Segment Start: Dataset excerpt

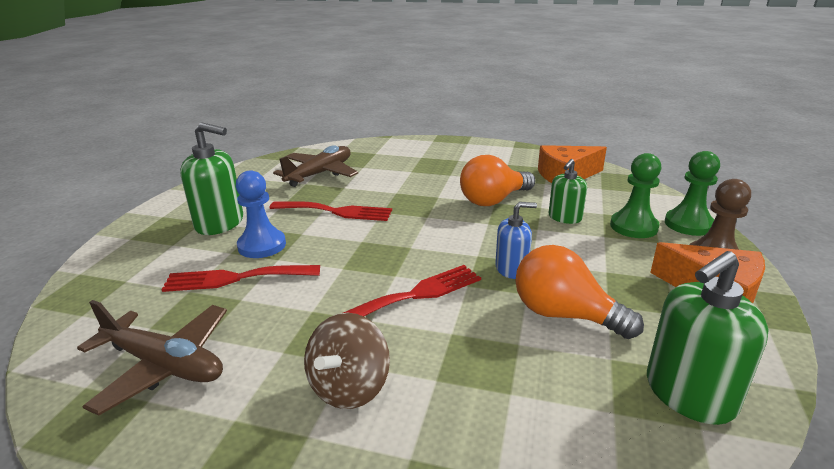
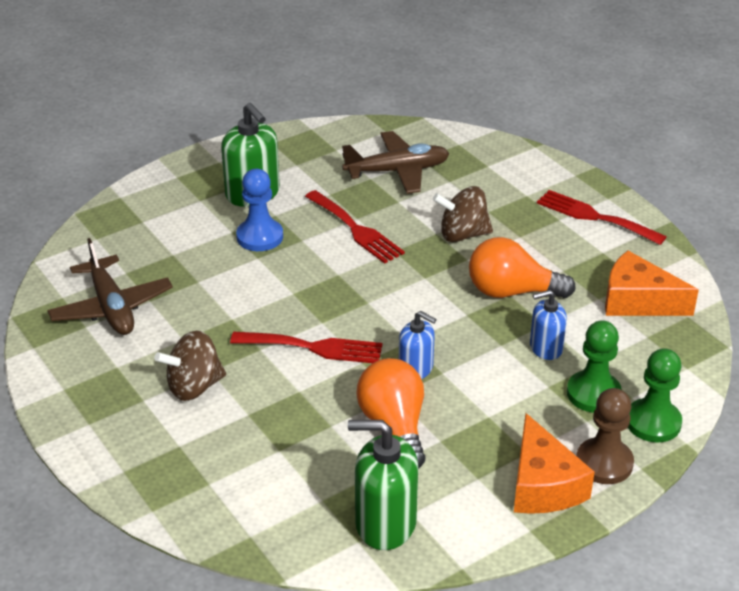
camera: 40 degrees right, 10 degrees up
(235, 278) = (211, 260): red fork -> red fork (594, 217)
(414, 186) = (462, 234): none -> brown spinning top
(564, 218) = (545, 348): green soap dispenser -> blue soap dispenser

Segment End: Dataset excerpt

**About this task**
Without changing a word, transcribe all of the data and omit its images.

**Answer**
camera: 40 degrees right, 10 degrees up
(235, 278) = (211, 260): red fork -> red fork (594, 217)
(414, 186) = (462, 234): none -> brown spinning top
(564, 218) = (545, 348): green soap dispenser -> blue soap dispenser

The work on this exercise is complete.